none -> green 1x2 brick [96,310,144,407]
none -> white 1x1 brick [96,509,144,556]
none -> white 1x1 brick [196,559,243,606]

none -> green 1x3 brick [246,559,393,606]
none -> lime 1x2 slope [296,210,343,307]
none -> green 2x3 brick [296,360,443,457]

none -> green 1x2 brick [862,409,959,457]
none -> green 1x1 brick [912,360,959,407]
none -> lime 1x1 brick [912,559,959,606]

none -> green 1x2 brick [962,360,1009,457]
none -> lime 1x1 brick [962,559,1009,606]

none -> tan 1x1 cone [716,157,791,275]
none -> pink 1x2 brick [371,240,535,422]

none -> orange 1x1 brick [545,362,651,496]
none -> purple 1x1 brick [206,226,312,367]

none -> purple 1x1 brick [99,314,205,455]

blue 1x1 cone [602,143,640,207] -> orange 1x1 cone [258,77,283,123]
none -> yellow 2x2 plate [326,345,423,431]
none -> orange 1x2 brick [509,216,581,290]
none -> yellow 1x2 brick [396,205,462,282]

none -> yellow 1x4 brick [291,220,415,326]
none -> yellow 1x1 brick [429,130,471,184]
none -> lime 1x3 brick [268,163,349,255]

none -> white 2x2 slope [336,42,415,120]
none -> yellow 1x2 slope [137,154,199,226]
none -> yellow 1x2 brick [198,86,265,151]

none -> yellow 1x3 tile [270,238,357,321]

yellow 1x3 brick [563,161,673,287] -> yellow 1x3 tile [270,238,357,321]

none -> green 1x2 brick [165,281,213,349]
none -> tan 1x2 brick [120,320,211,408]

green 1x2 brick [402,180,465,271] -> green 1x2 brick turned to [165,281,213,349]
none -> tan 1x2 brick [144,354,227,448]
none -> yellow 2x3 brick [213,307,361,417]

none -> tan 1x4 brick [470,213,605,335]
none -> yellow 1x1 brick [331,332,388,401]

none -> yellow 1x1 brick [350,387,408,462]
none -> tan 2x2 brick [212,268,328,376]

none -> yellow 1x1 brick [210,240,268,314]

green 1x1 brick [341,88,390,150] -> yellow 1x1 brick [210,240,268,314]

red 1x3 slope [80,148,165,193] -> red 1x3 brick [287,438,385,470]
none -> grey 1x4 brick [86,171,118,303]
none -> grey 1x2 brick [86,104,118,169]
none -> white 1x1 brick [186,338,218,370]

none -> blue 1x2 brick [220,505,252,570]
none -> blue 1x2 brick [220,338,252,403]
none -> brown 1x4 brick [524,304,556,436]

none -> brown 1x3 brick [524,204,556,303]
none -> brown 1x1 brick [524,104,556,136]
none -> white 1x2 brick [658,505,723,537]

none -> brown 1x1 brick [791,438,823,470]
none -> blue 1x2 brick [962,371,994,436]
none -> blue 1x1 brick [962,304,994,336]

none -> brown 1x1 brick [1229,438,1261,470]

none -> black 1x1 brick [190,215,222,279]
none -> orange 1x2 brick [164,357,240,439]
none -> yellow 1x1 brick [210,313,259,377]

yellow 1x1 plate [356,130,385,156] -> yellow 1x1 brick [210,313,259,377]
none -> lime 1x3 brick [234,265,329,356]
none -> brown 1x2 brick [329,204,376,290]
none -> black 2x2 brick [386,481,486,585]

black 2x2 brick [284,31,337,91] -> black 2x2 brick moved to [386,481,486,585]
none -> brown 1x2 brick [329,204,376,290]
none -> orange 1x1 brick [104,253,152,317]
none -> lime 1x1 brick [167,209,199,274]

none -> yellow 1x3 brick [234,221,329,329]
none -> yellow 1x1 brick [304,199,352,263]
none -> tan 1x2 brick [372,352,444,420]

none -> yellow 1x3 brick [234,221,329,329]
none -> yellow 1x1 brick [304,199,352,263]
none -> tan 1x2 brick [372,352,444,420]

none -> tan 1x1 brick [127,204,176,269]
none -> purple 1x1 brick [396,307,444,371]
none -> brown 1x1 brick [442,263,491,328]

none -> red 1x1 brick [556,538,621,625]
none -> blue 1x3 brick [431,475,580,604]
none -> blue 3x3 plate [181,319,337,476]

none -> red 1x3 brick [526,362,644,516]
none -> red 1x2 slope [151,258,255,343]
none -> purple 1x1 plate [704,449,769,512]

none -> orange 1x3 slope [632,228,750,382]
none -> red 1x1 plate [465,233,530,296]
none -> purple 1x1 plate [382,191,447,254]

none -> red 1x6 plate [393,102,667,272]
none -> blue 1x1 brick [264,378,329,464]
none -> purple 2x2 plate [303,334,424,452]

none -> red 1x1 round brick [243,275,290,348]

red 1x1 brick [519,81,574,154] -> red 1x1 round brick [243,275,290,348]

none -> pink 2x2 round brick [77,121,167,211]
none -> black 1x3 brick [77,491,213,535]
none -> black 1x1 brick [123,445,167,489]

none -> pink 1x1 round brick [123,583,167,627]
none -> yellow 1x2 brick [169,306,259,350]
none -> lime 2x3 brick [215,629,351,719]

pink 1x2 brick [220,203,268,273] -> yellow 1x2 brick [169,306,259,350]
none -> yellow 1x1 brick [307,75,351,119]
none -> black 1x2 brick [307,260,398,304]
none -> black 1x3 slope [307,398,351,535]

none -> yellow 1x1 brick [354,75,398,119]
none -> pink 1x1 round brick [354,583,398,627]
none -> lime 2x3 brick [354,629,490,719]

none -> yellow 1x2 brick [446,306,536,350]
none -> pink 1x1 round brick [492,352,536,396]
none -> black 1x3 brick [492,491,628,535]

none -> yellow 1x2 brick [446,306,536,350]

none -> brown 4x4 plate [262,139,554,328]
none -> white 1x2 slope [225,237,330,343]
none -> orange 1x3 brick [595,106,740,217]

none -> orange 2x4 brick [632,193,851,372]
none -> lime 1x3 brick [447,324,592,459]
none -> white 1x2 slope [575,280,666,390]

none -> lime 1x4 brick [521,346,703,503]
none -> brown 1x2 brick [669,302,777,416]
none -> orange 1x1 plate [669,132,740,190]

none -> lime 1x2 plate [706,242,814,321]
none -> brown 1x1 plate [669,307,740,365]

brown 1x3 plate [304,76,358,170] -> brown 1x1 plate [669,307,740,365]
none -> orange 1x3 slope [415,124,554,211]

Problem description:
Output every line above so that it reads exactly as before.

Reply to the task:
none -> green 1x2 brick [96,310,144,407]
none -> white 1x1 brick [96,509,144,556]
none -> white 1x1 brick [196,559,243,606]

none -> green 1x3 brick [246,559,393,606]
none -> lime 1x2 slope [296,210,343,307]
none -> green 2x3 brick [296,360,443,457]

none -> green 1x2 brick [862,409,959,457]
none -> green 1x1 brick [912,360,959,407]
none -> lime 1x1 brick [912,559,959,606]

none -> green 1x2 brick [962,360,1009,457]
none -> lime 1x1 brick [962,559,1009,606]

none -> tan 1x1 cone [716,157,791,275]
none -> pink 1x2 brick [371,240,535,422]

none -> orange 1x1 brick [545,362,651,496]
none -> purple 1x1 brick [206,226,312,367]

none -> purple 1x1 brick [99,314,205,455]

blue 1x1 cone [602,143,640,207] -> orange 1x1 cone [258,77,283,123]
none -> yellow 2x2 plate [326,345,423,431]
none -> orange 1x2 brick [509,216,581,290]
none -> yellow 1x2 brick [396,205,462,282]

none -> yellow 1x4 brick [291,220,415,326]
none -> yellow 1x1 brick [429,130,471,184]
none -> lime 1x3 brick [268,163,349,255]

none -> white 2x2 slope [336,42,415,120]
none -> yellow 1x2 slope [137,154,199,226]
none -> yellow 1x2 brick [198,86,265,151]

none -> yellow 1x3 tile [270,238,357,321]

yellow 1x3 brick [563,161,673,287] -> yellow 1x3 tile [270,238,357,321]

none -> green 1x2 brick [165,281,213,349]
none -> tan 1x2 brick [120,320,211,408]

green 1x2 brick [402,180,465,271] -> green 1x2 brick turned to [165,281,213,349]
none -> tan 1x2 brick [144,354,227,448]
none -> yellow 2x3 brick [213,307,361,417]

none -> tan 1x4 brick [470,213,605,335]
none -> yellow 1x1 brick [331,332,388,401]

none -> yellow 1x1 brick [350,387,408,462]
none -> tan 2x2 brick [212,268,328,376]

none -> yellow 1x1 brick [210,240,268,314]

green 1x1 brick [341,88,390,150] -> yellow 1x1 brick [210,240,268,314]

red 1x3 slope [80,148,165,193] -> red 1x3 brick [287,438,385,470]
none -> grey 1x4 brick [86,171,118,303]
none -> grey 1x2 brick [86,104,118,169]
none -> white 1x1 brick [186,338,218,370]

none -> blue 1x2 brick [220,505,252,570]
none -> blue 1x2 brick [220,338,252,403]
none -> brown 1x4 brick [524,304,556,436]

none -> brown 1x3 brick [524,204,556,303]
none -> brown 1x1 brick [524,104,556,136]
none -> white 1x2 brick [658,505,723,537]

none -> brown 1x1 brick [791,438,823,470]
none -> blue 1x2 brick [962,371,994,436]
none -> blue 1x1 brick [962,304,994,336]

none -> brown 1x1 brick [1229,438,1261,470]

none -> black 1x1 brick [190,215,222,279]
none -> orange 1x2 brick [164,357,240,439]
none -> yellow 1x1 brick [210,313,259,377]

yellow 1x1 plate [356,130,385,156] -> yellow 1x1 brick [210,313,259,377]
none -> lime 1x3 brick [234,265,329,356]
none -> brown 1x2 brick [329,204,376,290]
none -> black 2x2 brick [386,481,486,585]

black 2x2 brick [284,31,337,91] -> black 2x2 brick moved to [386,481,486,585]
none -> brown 1x2 brick [329,204,376,290]
none -> orange 1x1 brick [104,253,152,317]
none -> lime 1x1 brick [167,209,199,274]

none -> yellow 1x3 brick [234,221,329,329]
none -> yellow 1x1 brick [304,199,352,263]
none -> tan 1x2 brick [372,352,444,420]

none -> yellow 1x3 brick [234,221,329,329]
none -> yellow 1x1 brick [304,199,352,263]
none -> tan 1x2 brick [372,352,444,420]

none -> tan 1x1 brick [127,204,176,269]
none -> purple 1x1 brick [396,307,444,371]
none -> brown 1x1 brick [442,263,491,328]

none -> red 1x1 brick [556,538,621,625]
none -> blue 1x3 brick [431,475,580,604]
none -> blue 3x3 plate [181,319,337,476]

none -> red 1x3 brick [526,362,644,516]
none -> red 1x2 slope [151,258,255,343]
none -> purple 1x1 plate [704,449,769,512]

none -> orange 1x3 slope [632,228,750,382]
none -> red 1x1 plate [465,233,530,296]
none -> purple 1x1 plate [382,191,447,254]

none -> red 1x6 plate [393,102,667,272]
none -> blue 1x1 brick [264,378,329,464]
none -> purple 2x2 plate [303,334,424,452]

none -> red 1x1 round brick [243,275,290,348]

red 1x1 brick [519,81,574,154] -> red 1x1 round brick [243,275,290,348]

none -> pink 2x2 round brick [77,121,167,211]
none -> black 1x3 brick [77,491,213,535]
none -> black 1x1 brick [123,445,167,489]

none -> pink 1x1 round brick [123,583,167,627]
none -> yellow 1x2 brick [169,306,259,350]
none -> lime 2x3 brick [215,629,351,719]

pink 1x2 brick [220,203,268,273] -> yellow 1x2 brick [169,306,259,350]
none -> yellow 1x1 brick [307,75,351,119]
none -> black 1x2 brick [307,260,398,304]
none -> black 1x3 slope [307,398,351,535]

none -> yellow 1x1 brick [354,75,398,119]
none -> pink 1x1 round brick [354,583,398,627]
none -> lime 2x3 brick [354,629,490,719]

none -> yellow 1x2 brick [446,306,536,350]
none -> pink 1x1 round brick [492,352,536,396]
none -> black 1x3 brick [492,491,628,535]

none -> yellow 1x2 brick [446,306,536,350]

none -> brown 4x4 plate [262,139,554,328]
none -> white 1x2 slope [225,237,330,343]
none -> orange 1x3 brick [595,106,740,217]

none -> orange 2x4 brick [632,193,851,372]
none -> lime 1x3 brick [447,324,592,459]
none -> white 1x2 slope [575,280,666,390]

none -> lime 1x4 brick [521,346,703,503]
none -> brown 1x2 brick [669,302,777,416]
none -> orange 1x1 plate [669,132,740,190]

none -> lime 1x2 plate [706,242,814,321]
none -> brown 1x1 plate [669,307,740,365]

brown 1x3 plate [304,76,358,170] -> brown 1x1 plate [669,307,740,365]
none -> orange 1x3 slope [415,124,554,211]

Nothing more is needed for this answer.